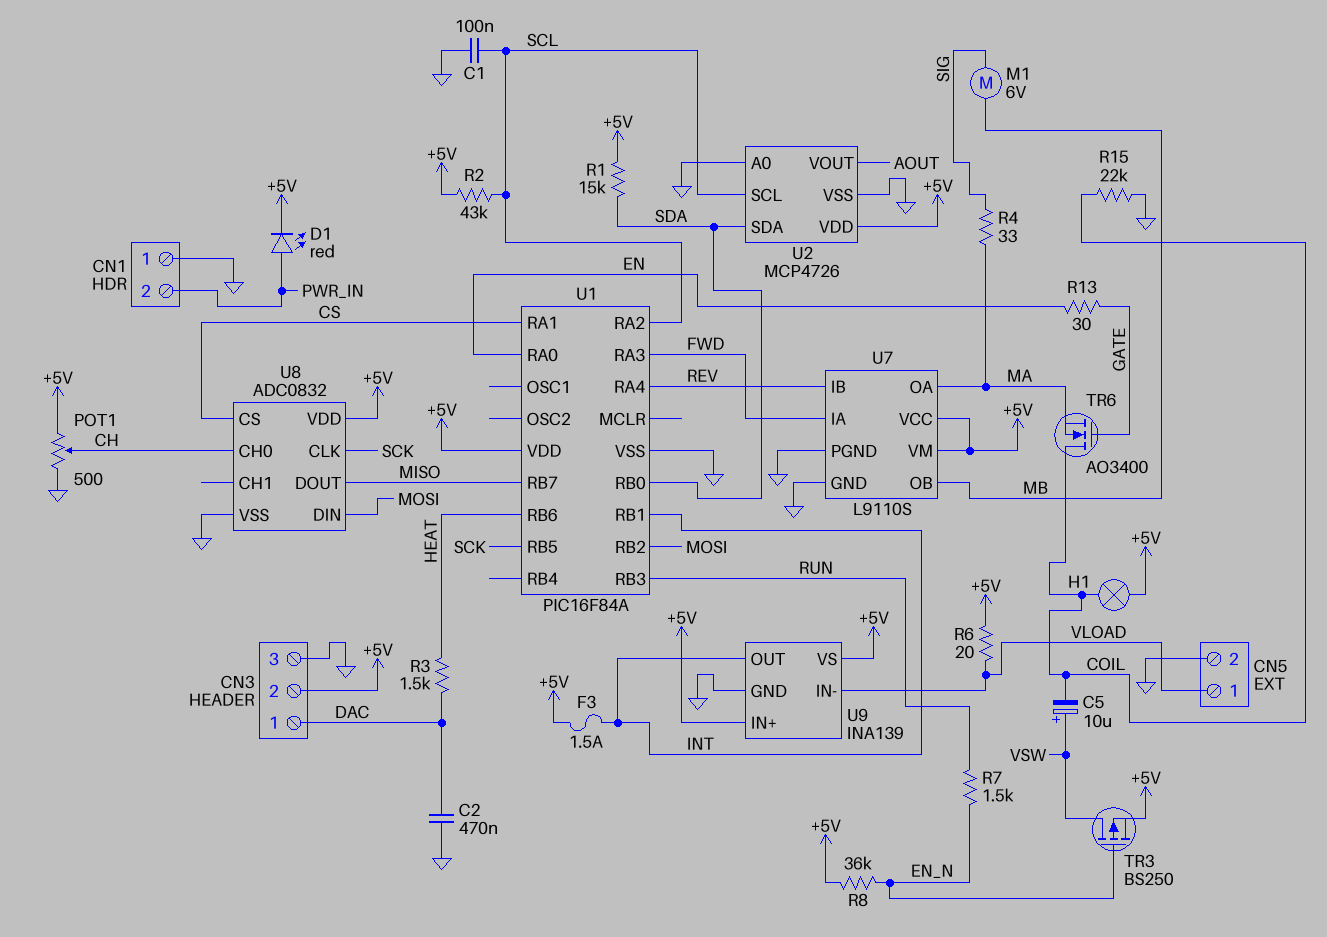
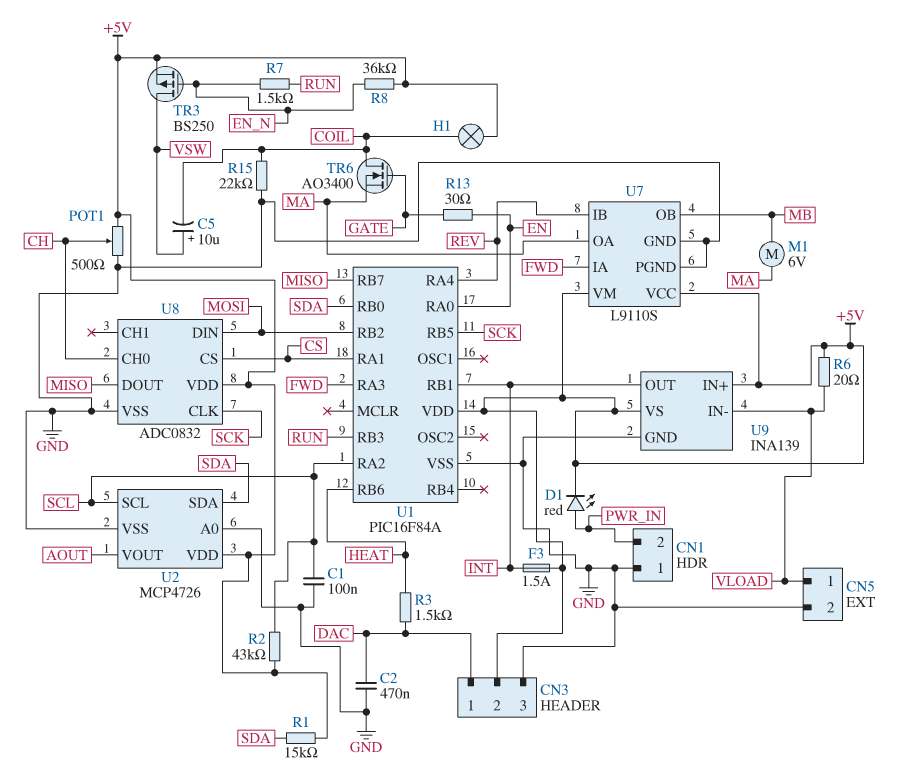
M1: motor 6V (MB, SIG) -> motor 6V (MA, MB)
R4: 33 (MA, SIG) -> none

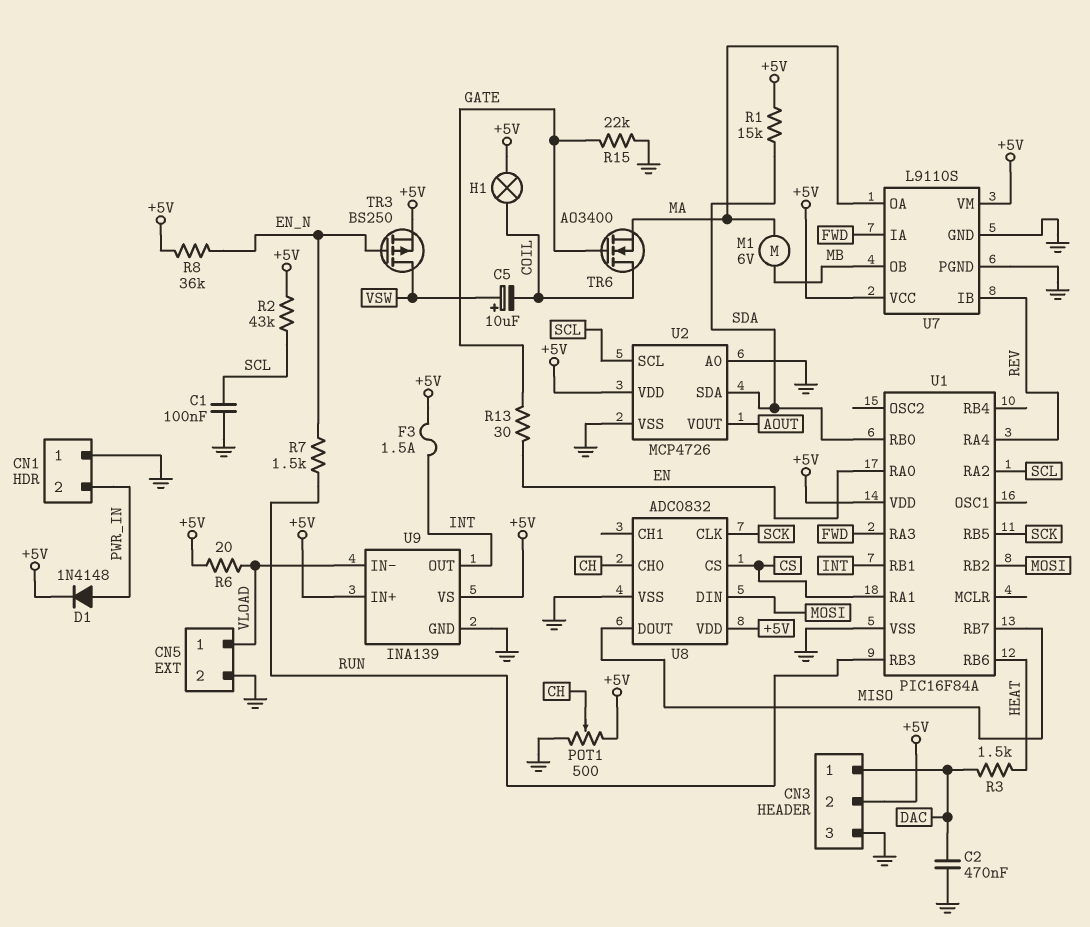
D1: LED red (A PWR_IN, K +5V) -> diode 1N4148 (A PWR_IN, K +5V)
R15: 22k (COIL, GND) -> 22k (GATE, GND)

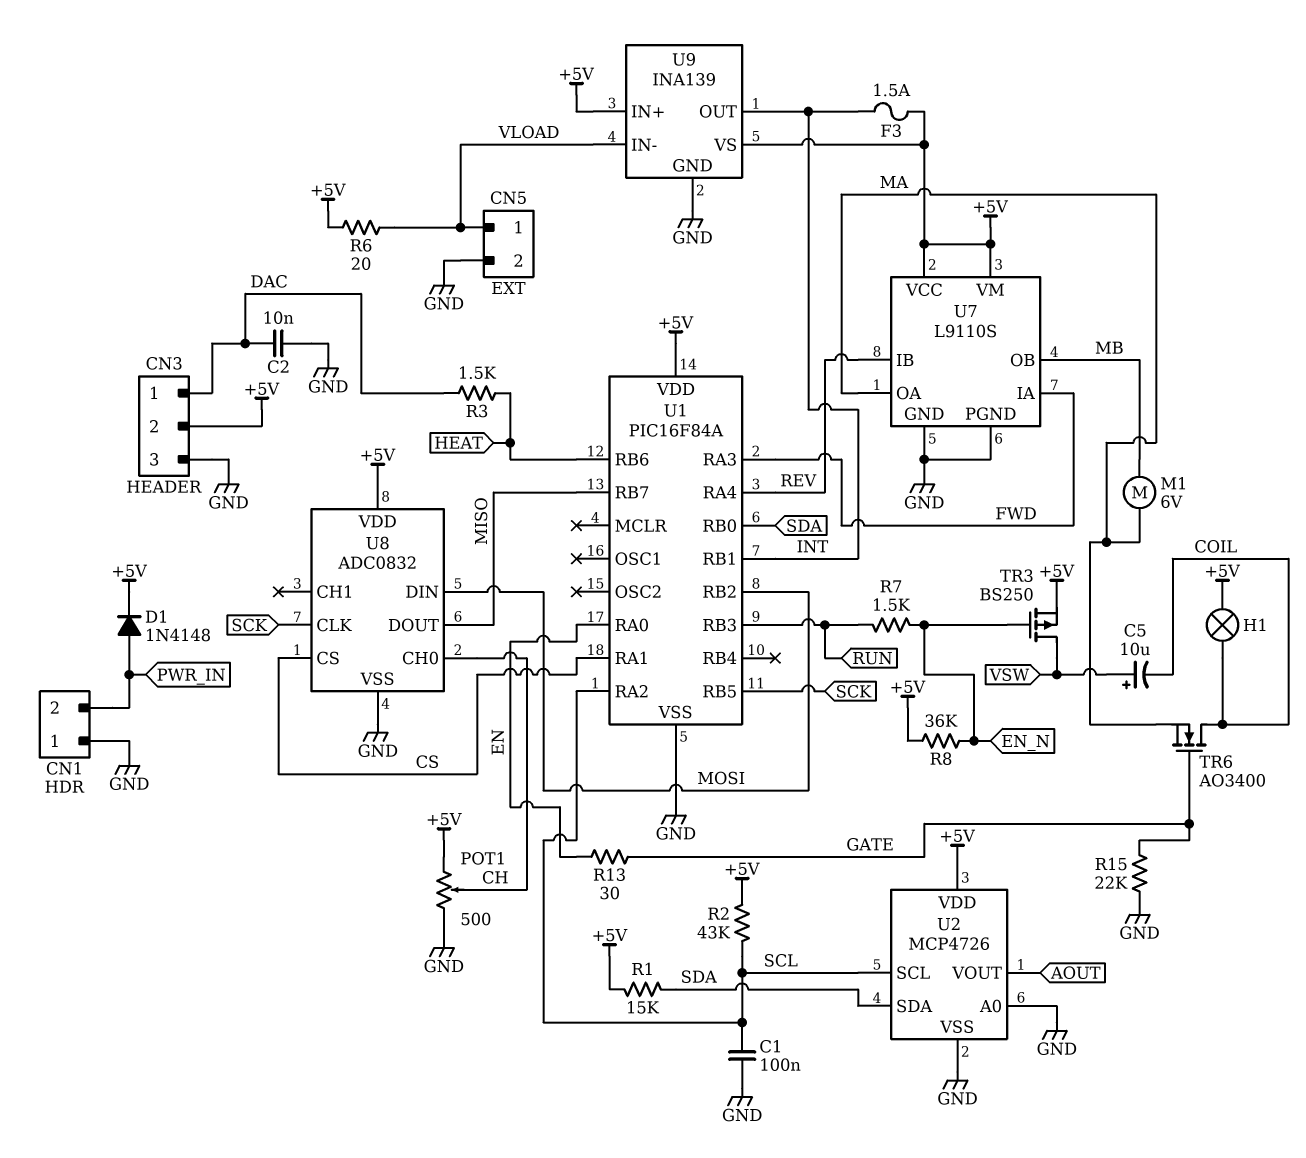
C2: 470nF (DAC, GND) -> 10nF (DAC, GND)

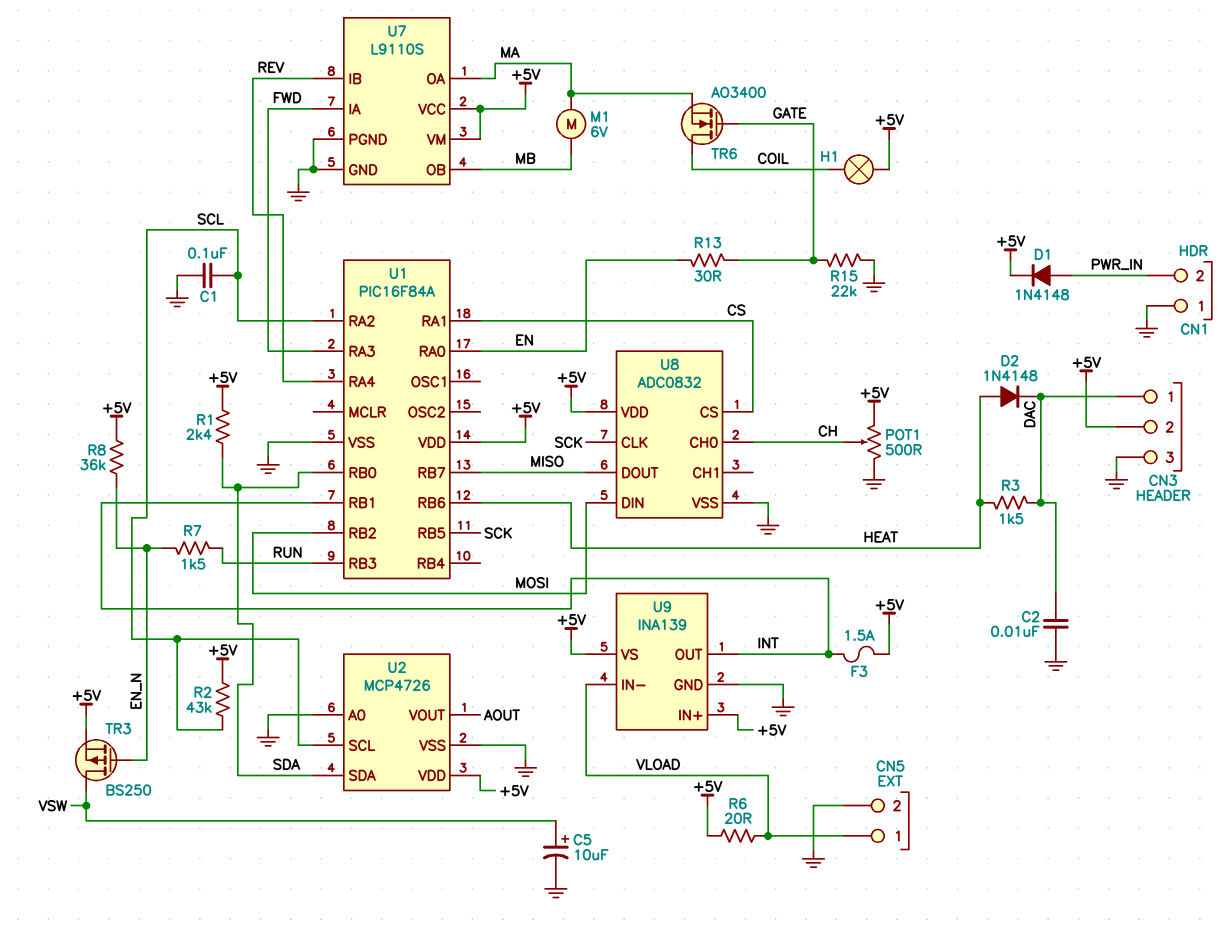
C5: 10uF (plus VSW, minus COIL) -> 10uF (plus VSW, minus GND)
D2: none -> diode 1N4148 (A HEAT, K DAC)
R1: 15k (+5V, SDA) -> 2.4k (+5V, SDA)

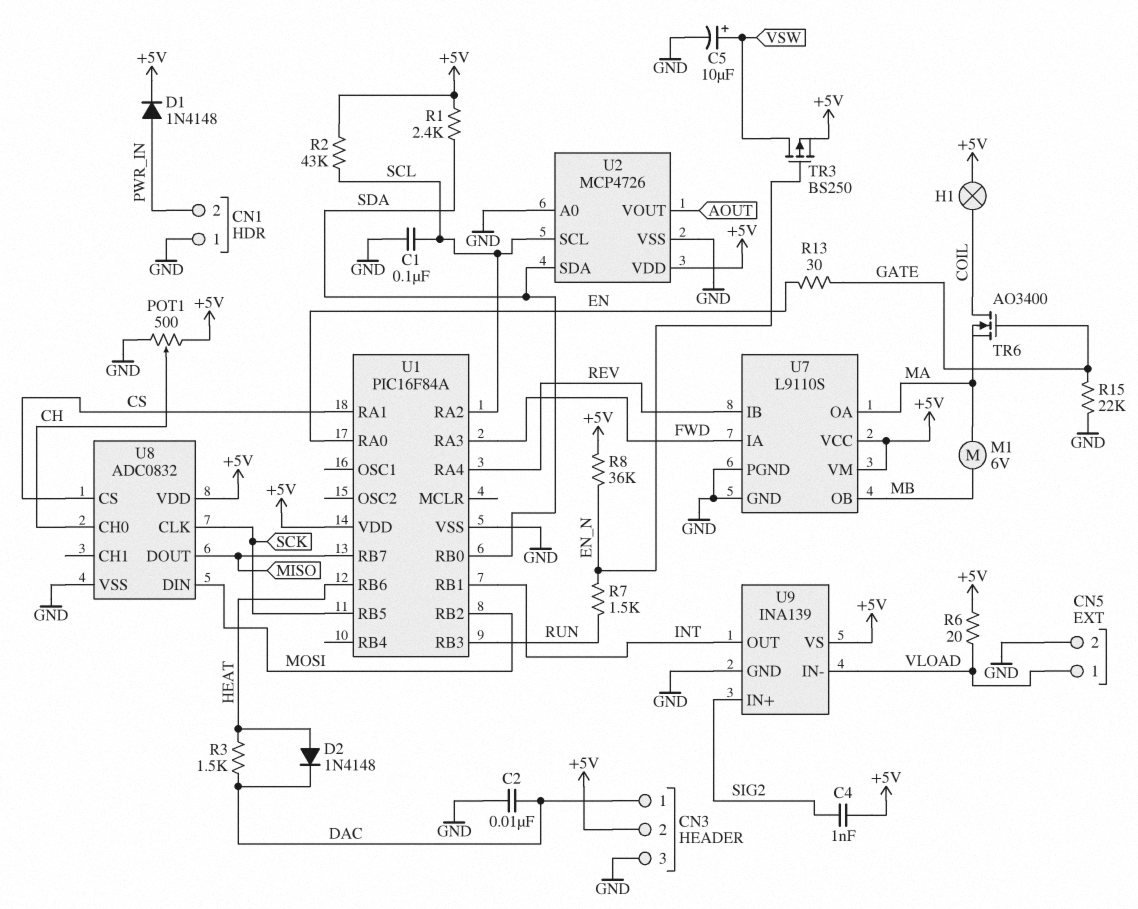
C4: none -> 1nF (+5V, SIG2)
F3: 1.5A (+5V, INT) -> none
U9 pin IN+: +5V -> SIG2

• **WHAT YOU HAVE TO DO**: From the first line to the last, output the data exactly; skip any pictures.

• **ANSWER FOR THIS EXERCISE**:
M1: motor 6V (MB, SIG) -> motor 6V (MA, MB)
R4: 33 (MA, SIG) -> none

D1: LED red (A PWR_IN, K +5V) -> diode 1N4148 (A PWR_IN, K +5V)
R15: 22k (COIL, GND) -> 22k (GATE, GND)

C2: 470nF (DAC, GND) -> 10nF (DAC, GND)

C5: 10uF (plus VSW, minus COIL) -> 10uF (plus VSW, minus GND)
D2: none -> diode 1N4148 (A HEAT, K DAC)
R1: 15k (+5V, SDA) -> 2.4k (+5V, SDA)

C4: none -> 1nF (+5V, SIG2)
F3: 1.5A (+5V, INT) -> none
U9 pin IN+: +5V -> SIG2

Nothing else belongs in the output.